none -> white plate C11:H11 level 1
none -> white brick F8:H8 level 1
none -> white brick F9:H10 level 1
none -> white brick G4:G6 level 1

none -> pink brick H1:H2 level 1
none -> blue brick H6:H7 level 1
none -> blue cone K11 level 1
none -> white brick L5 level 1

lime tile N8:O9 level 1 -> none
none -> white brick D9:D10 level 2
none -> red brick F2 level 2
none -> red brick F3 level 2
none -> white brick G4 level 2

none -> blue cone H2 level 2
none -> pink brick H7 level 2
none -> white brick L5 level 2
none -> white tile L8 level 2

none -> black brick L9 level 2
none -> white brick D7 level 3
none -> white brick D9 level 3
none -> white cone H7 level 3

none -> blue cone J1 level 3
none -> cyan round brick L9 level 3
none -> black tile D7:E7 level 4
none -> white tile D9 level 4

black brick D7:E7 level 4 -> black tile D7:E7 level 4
##############################
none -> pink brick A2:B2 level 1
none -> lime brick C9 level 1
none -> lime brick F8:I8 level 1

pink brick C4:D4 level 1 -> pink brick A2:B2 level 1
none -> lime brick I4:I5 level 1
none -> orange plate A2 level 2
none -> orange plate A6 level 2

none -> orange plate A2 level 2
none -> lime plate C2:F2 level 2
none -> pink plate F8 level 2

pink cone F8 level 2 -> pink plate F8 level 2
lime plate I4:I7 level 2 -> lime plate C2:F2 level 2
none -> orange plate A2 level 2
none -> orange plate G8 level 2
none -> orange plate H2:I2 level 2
##############################
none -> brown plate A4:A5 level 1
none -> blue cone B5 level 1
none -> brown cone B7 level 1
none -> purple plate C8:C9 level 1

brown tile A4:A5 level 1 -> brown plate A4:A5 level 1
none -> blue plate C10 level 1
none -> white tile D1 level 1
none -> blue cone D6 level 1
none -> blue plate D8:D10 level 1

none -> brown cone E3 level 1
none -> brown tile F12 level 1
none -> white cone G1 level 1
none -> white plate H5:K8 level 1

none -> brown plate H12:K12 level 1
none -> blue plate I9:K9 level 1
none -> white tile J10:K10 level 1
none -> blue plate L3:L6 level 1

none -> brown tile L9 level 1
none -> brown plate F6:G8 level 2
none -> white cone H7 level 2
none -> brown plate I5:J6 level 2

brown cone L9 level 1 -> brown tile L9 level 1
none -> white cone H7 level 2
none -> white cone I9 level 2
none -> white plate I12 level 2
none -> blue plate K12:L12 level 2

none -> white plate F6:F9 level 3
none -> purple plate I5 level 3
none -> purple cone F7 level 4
##############################
EXERCISE BRIEF:
Starting at the line that contains "none -> blue cone D6 level 1" and stopping after the line that contains "none -> purple cone F7 level 4", write out every line exactly as it appears above, and no other line.

SOLUTION TO THE PROBLEM:
none -> blue cone D6 level 1
none -> blue plate D8:D10 level 1

none -> brown cone E3 level 1
none -> brown tile F12 level 1
none -> white cone G1 level 1
none -> white plate H5:K8 level 1

none -> brown plate H12:K12 level 1
none -> blue plate I9:K9 level 1
none -> white tile J10:K10 level 1
none -> blue plate L3:L6 level 1

none -> brown tile L9 level 1
none -> brown plate F6:G8 level 2
none -> white cone H7 level 2
none -> brown plate I5:J6 level 2

brown cone L9 level 1 -> brown tile L9 level 1
none -> white cone H7 level 2
none -> white cone I9 level 2
none -> white plate I12 level 2
none -> blue plate K12:L12 level 2

none -> white plate F6:F9 level 3
none -> purple plate I5 level 3
none -> purple cone F7 level 4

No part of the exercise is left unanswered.